◆ **WORK INSTRUCTION**: Could you output each line below exactly as it appears, excluding any pictures?

◆ **GIVEN RECORDS**:

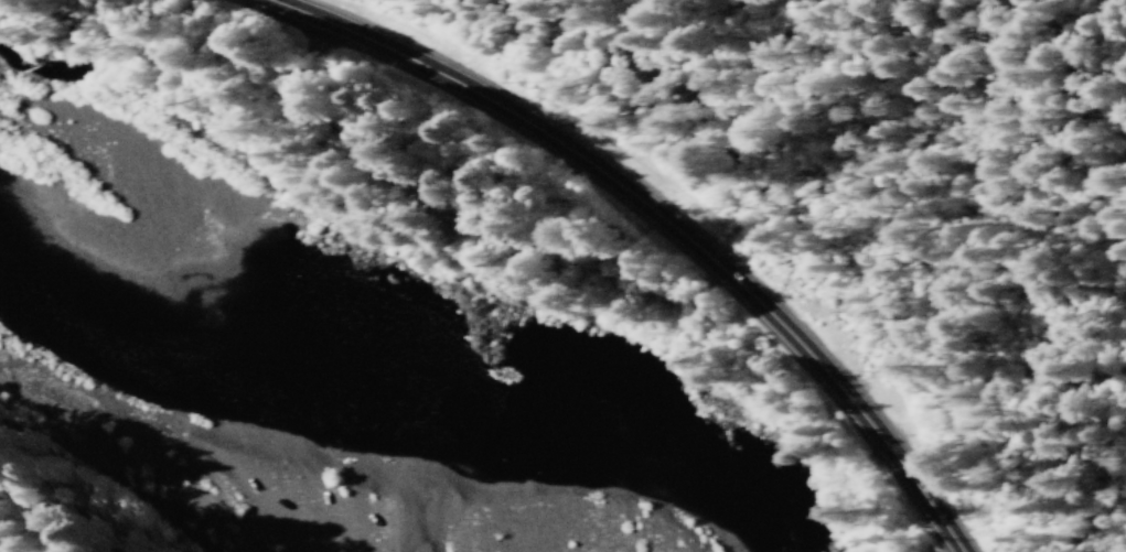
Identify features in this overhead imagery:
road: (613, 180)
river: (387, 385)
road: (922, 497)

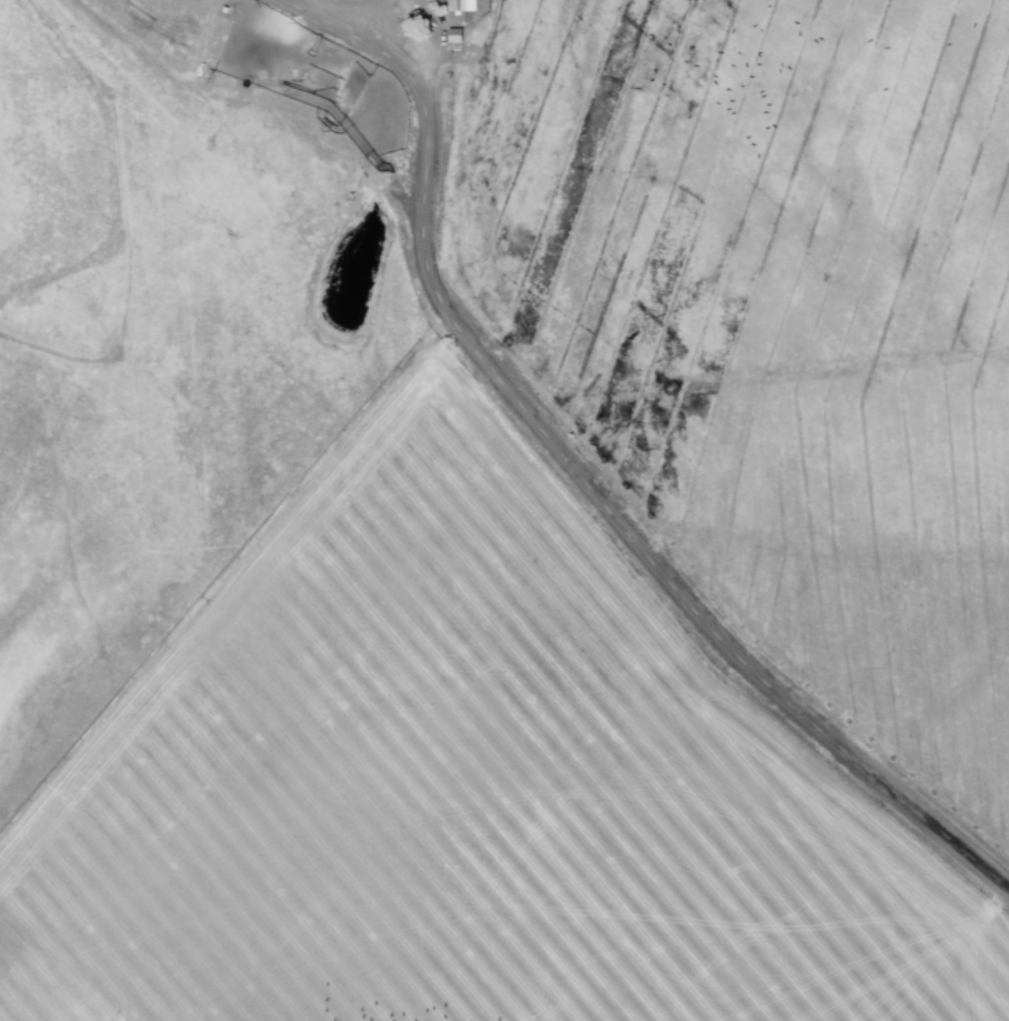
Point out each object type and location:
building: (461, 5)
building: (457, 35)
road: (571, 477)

◆ **RESPONSE TO THE TASK**:
Identify features in this overhead imagery:
road: (613, 180)
river: (387, 385)
road: (922, 497)

Point out each object type and location:
building: (461, 5)
building: (457, 35)
road: (571, 477)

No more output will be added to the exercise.